[INPUT MATERIAL]

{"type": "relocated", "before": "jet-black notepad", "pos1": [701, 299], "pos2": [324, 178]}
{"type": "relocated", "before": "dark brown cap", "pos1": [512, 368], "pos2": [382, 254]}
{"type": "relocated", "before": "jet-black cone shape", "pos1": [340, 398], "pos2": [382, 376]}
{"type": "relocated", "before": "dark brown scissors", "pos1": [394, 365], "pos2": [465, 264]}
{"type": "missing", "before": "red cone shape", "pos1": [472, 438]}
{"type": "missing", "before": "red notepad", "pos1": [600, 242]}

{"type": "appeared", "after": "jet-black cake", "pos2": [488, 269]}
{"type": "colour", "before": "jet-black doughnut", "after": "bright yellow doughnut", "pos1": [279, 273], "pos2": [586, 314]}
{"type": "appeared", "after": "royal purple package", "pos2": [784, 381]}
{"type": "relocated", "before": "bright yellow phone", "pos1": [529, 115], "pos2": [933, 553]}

[/INPUT MATERIAL]
[INPUT MATERIAL]

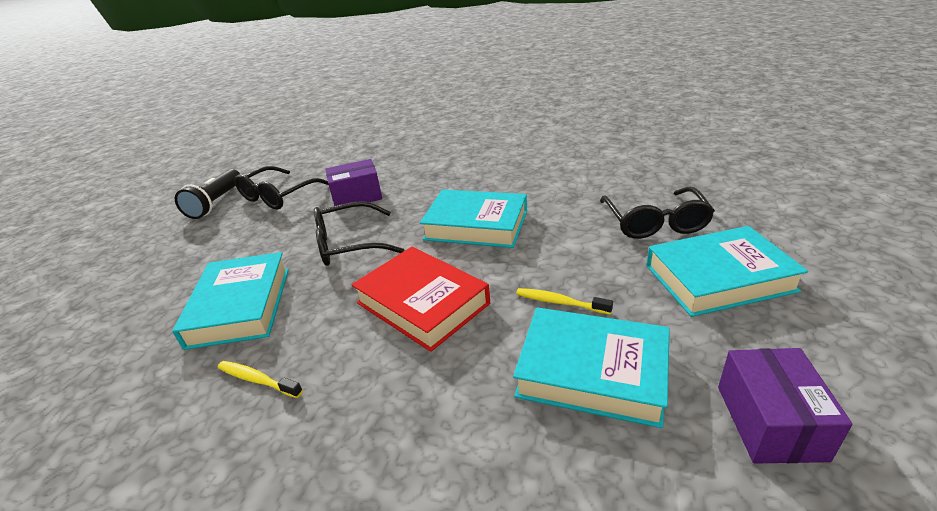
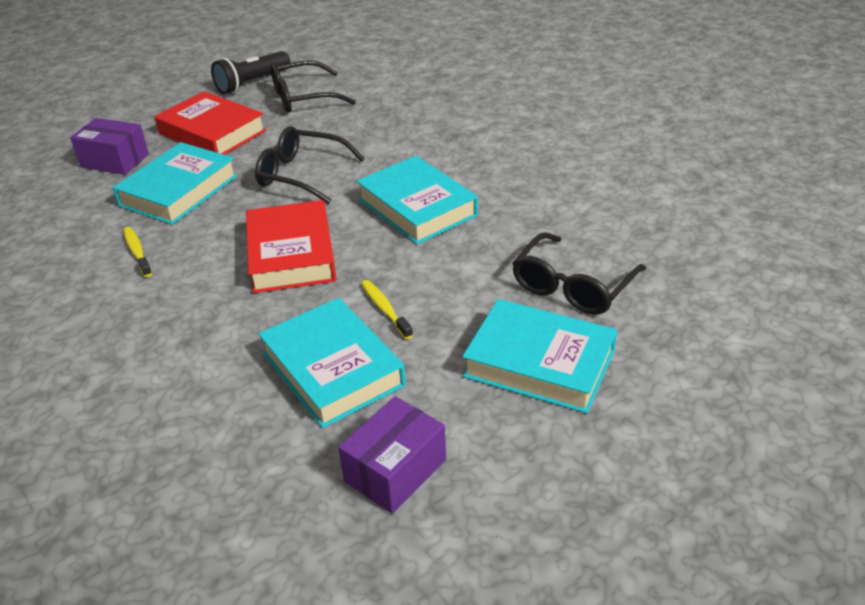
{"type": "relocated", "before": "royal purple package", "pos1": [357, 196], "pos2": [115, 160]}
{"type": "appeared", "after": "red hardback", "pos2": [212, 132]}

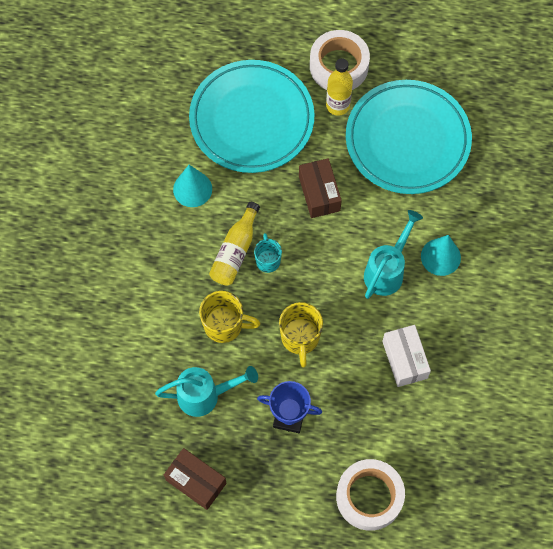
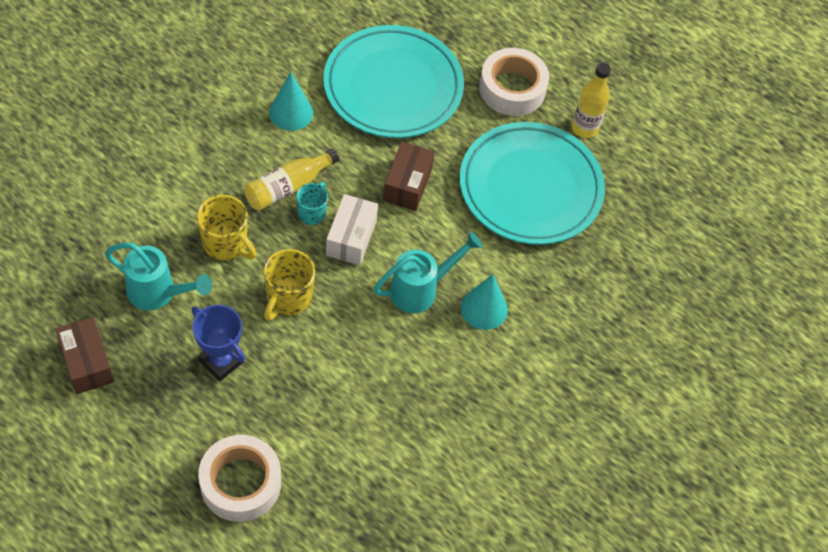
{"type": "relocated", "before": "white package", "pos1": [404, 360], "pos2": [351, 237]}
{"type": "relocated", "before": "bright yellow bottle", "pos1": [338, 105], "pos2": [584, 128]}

[/INPUT MATERIAL]
[INPUT MATERIAL]

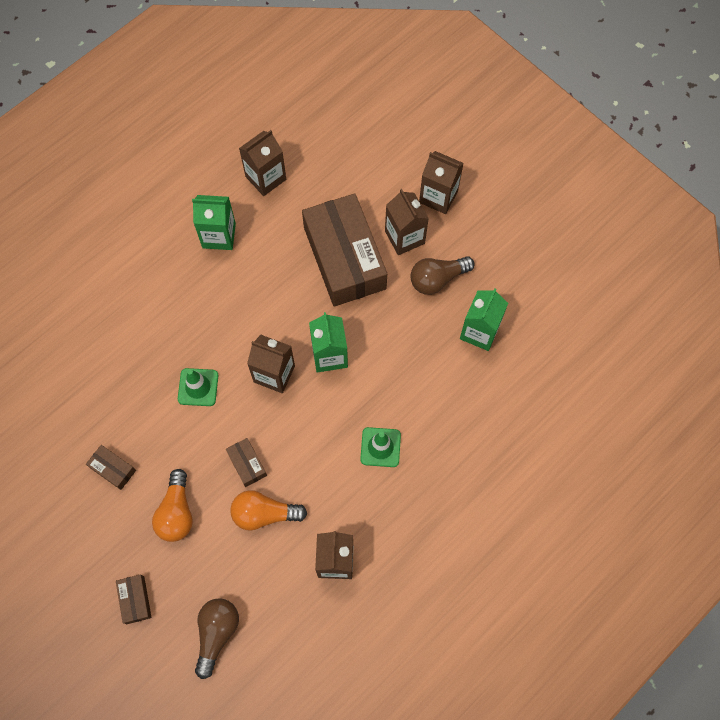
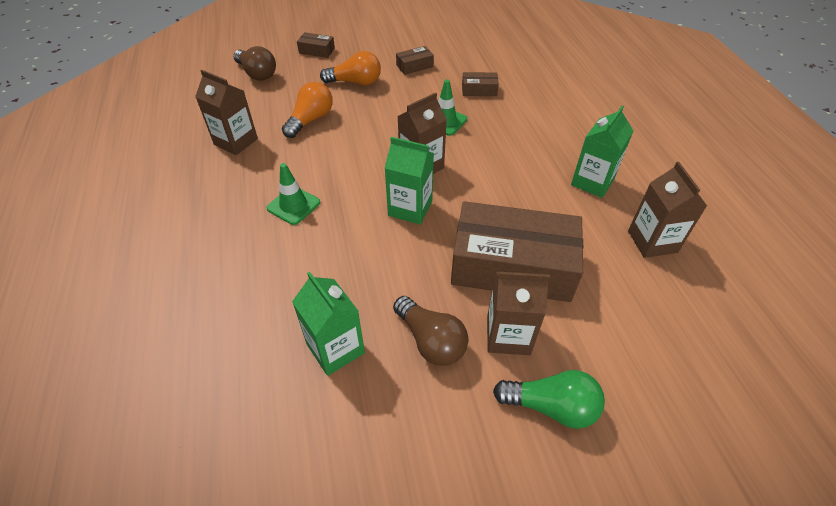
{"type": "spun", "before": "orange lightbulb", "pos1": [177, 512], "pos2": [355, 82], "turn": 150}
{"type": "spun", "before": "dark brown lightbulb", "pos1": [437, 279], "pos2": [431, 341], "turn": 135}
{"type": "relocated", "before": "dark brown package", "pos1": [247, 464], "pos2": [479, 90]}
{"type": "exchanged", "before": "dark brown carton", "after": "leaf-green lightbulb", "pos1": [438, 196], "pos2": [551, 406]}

[/INPUT MATERIAL]

Look through the entries above. Extract each line with the word "cone".

{"type": "relocated", "before": "jet-black cone shape", "pos1": [340, 398], "pos2": [382, 376]}
{"type": "missing", "before": "red cone shape", "pos1": [472, 438]}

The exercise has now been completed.